* _What is required_:
Copy out every one of the following lines word for word, with nothing changed.

* _Stored dataset items_:
◇ ◇ ◇ ◇ ◇

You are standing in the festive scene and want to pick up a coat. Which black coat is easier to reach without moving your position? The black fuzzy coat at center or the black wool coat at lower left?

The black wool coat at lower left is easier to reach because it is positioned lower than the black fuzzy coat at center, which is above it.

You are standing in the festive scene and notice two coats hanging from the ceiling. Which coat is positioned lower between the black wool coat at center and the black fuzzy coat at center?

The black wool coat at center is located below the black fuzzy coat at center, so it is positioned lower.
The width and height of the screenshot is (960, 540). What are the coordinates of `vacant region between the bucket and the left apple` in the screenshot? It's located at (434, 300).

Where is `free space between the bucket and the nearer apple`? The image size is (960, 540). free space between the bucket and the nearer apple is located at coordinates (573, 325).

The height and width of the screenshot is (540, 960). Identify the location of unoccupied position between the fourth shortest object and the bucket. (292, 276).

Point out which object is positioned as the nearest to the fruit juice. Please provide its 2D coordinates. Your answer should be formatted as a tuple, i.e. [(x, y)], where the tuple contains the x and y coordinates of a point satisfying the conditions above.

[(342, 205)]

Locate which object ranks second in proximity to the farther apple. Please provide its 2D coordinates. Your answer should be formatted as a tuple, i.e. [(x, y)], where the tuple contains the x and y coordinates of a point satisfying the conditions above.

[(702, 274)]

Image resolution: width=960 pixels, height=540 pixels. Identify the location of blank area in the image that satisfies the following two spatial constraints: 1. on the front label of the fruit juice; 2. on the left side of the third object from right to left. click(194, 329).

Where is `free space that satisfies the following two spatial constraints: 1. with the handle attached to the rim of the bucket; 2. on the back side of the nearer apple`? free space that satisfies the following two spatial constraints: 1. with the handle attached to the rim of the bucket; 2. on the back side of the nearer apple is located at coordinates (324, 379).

◇ ◇ ◇ ◇ ◇

* _Answer to the problem_:
You are standing in the festive scene and want to pick up a coat. Which black coat is easier to reach without moving your position? The black fuzzy coat at center or the black wool coat at lower left?

The black wool coat at lower left is easier to reach because it is positioned lower than the black fuzzy coat at center, which is above it.

You are standing in the festive scene and notice two coats hanging from the ceiling. Which coat is positioned lower between the black wool coat at center and the black fuzzy coat at center?

The black wool coat at center is located below the black fuzzy coat at center, so it is positioned lower.
The width and height of the screenshot is (960, 540). What are the coordinates of `vacant region between the bucket and the left apple` in the screenshot? It's located at (434, 300).

Where is `free space between the bucket and the nearer apple`? The image size is (960, 540). free space between the bucket and the nearer apple is located at coordinates (573, 325).

The height and width of the screenshot is (540, 960). Identify the location of unoccupied position between the fourth shortest object and the bucket. (292, 276).

Point out which object is positioned as the nearest to the fruit juice. Please provide its 2D coordinates. Your answer should be formatted as a tuple, i.e. [(x, y)], where the tuple contains the x and y coordinates of a point satisfying the conditions above.

[(342, 205)]

Locate which object ranks second in proximity to the farther apple. Please provide its 2D coordinates. Your answer should be formatted as a tuple, i.e. [(x, y)], where the tuple contains the x and y coordinates of a point satisfying the conditions above.

[(702, 274)]

Image resolution: width=960 pixels, height=540 pixels. Identify the location of blank area in the image that satisfies the following two spatial constraints: 1. on the front label of the fruit juice; 2. on the left side of the third object from right to left. click(194, 329).

Where is `free space that satisfies the following two spatial constraints: 1. with the handle attached to the rim of the bucket; 2. on the back side of the nearer apple`? free space that satisfies the following two spatial constraints: 1. with the handle attached to the rim of the bucket; 2. on the back side of the nearer apple is located at coordinates (324, 379).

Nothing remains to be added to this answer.